TASK REQUIREMENTS: Report how many lines contain "Segment", with no other words.
— Start DATA SHOWN —
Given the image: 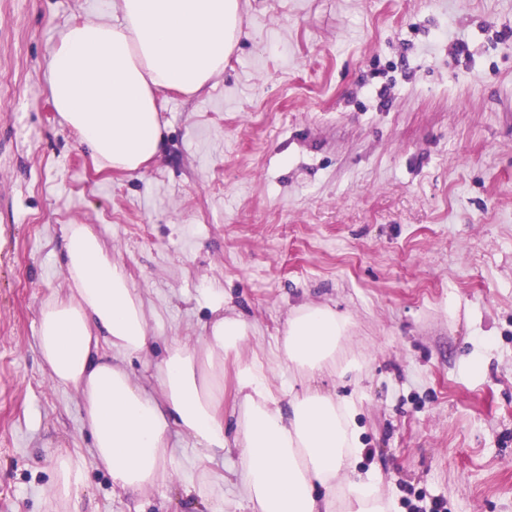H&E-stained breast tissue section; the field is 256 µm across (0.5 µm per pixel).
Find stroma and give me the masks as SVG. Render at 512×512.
Returning a JSON list of instances; mask_svg holds the SVG:
<instances>
[{
    "label": "stroma",
    "instance_id": "35a3bbf8",
    "mask_svg": "<svg viewBox=\"0 0 512 512\" xmlns=\"http://www.w3.org/2000/svg\"><path fill=\"white\" fill-rule=\"evenodd\" d=\"M116 0H0V512H48L58 451L86 461L82 512H206L171 481L116 494L81 399L35 336L66 295L64 227L86 224L143 291L149 374L223 307L239 358L276 357L289 312L351 319L355 401L391 512H512V0H242V34L202 90L158 95L163 151L97 170L55 111L50 49Z\"/></svg>",
    "mask_w": 512,
    "mask_h": 512
}]
</instances>
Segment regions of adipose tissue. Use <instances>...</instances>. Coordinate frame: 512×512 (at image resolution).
Listing matches in <instances>:
<instances>
[{
    "mask_svg": "<svg viewBox=\"0 0 512 512\" xmlns=\"http://www.w3.org/2000/svg\"><path fill=\"white\" fill-rule=\"evenodd\" d=\"M118 8V22L68 27L51 49L48 83L55 111L96 168L133 171L160 152L158 94H195L223 72L241 34L242 3L118 0ZM62 258L70 293L42 304L36 346L50 381L81 392L91 451L113 492L169 482L180 437L206 464L237 451L231 477L253 512H390L374 474L351 469L363 452L352 399L315 387L277 391L256 357L236 368L239 409L226 425L224 358L239 352L249 324L217 315L196 343L167 347L144 384L123 362L148 353L155 338L126 269L84 224L67 225ZM349 329L334 309L298 307L277 358L299 378L357 370V359L338 356ZM83 470L81 455H57L51 512H77Z\"/></svg>",
    "mask_w": 512,
    "mask_h": 512,
    "instance_id": "1",
    "label": "adipose tissue"
}]
</instances>
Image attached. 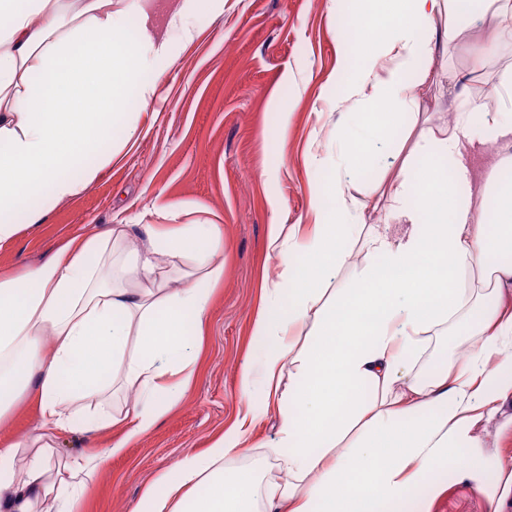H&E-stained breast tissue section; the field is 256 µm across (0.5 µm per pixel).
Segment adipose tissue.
Wrapping results in <instances>:
<instances>
[{
  "mask_svg": "<svg viewBox=\"0 0 512 512\" xmlns=\"http://www.w3.org/2000/svg\"><path fill=\"white\" fill-rule=\"evenodd\" d=\"M330 3L346 13L331 77L340 169L364 165L369 143L413 116L436 29L452 41L454 20L491 15L471 68L512 58V0ZM223 10L224 0H179L161 33L153 0H0L8 20L0 28L1 244L18 235V211L39 224L92 187L118 153V133L133 135L136 110L154 102L178 42L192 38L201 15ZM353 99L382 107L381 116L354 121L343 109ZM127 101L133 111H123ZM454 105V125L439 136L421 132L416 167L387 187V218L406 224V234L371 231L372 261L352 285L326 287L353 230L343 178L316 184L308 245L279 222L269 226L281 272L253 320L269 346L259 367L243 368L241 387L277 408V477L261 482L246 469L224 478L225 461L240 456L261 417L251 407L206 451L158 475L130 512H180L189 498L192 512H391L446 468L454 449L477 447L476 425L512 396L501 376L512 364V310L482 321L467 365L427 379L408 372L424 334L454 323L471 297L512 290V157L480 191L467 163L486 141L512 142V119L489 118L468 97ZM134 231L144 245L130 265L115 245ZM223 253L219 224H109L75 234L21 274H0V418L32 395L42 419L40 432L0 448V512H75L105 459H59L55 432L120 424L118 453L189 389V339L201 335L224 279ZM170 269L182 271L180 287H169ZM295 323L310 328L299 348L288 336ZM289 360L296 371L286 384ZM116 385L136 389V402L119 417L89 412L87 399Z\"/></svg>",
  "mask_w": 512,
  "mask_h": 512,
  "instance_id": "obj_1",
  "label": "adipose tissue"
}]
</instances>
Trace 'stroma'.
<instances>
[{"label":"stroma","mask_w":512,"mask_h":512,"mask_svg":"<svg viewBox=\"0 0 512 512\" xmlns=\"http://www.w3.org/2000/svg\"><path fill=\"white\" fill-rule=\"evenodd\" d=\"M342 15L328 0H224L220 16L195 23L192 41L180 46L166 72L155 103L137 117L134 136L102 171L95 184L62 201L43 224L23 228L0 245V272L18 274L52 255L62 240L82 229L107 224H181L214 222L224 227V281L214 294L206 331L194 347L197 375L190 392L150 433L118 454L110 448L118 429L88 436L60 431V457L98 454L106 463L76 512H128L145 487L173 468L187 451L200 452L223 433L245 404L261 407L260 392L243 398L239 378L244 364L258 362L264 344L252 337L264 283L276 281L281 268L267 249V226L278 216L285 226L300 225L309 241L315 214L310 199L315 182L332 178L323 159L335 155L336 98L327 78L340 52L337 32ZM474 17L461 38L439 46L429 63L431 77L416 88L419 127L401 122L399 134L370 146V167L346 173L347 191L356 201L361 224L346 242L348 256L337 267L331 287L354 283L371 257L364 239L372 226L386 224L388 203L381 195L393 171L407 161L420 128L441 133L454 122V92L447 70H469L471 55L486 27ZM512 308V296L471 301L467 319L434 329L417 367L425 376L462 365L459 350L480 343L474 325L487 310ZM40 427L34 397L21 399L0 419V445ZM483 470L475 479L457 469L430 475L441 484L436 498L420 496L402 512H512V496L501 498L496 485L512 473V398L495 416L475 428ZM277 439L275 413L255 427L247 451L224 464L225 474L245 467L276 475L272 448Z\"/></svg>","instance_id":"1"}]
</instances>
— End DATA SHOWN —
TASK ANSWER: 2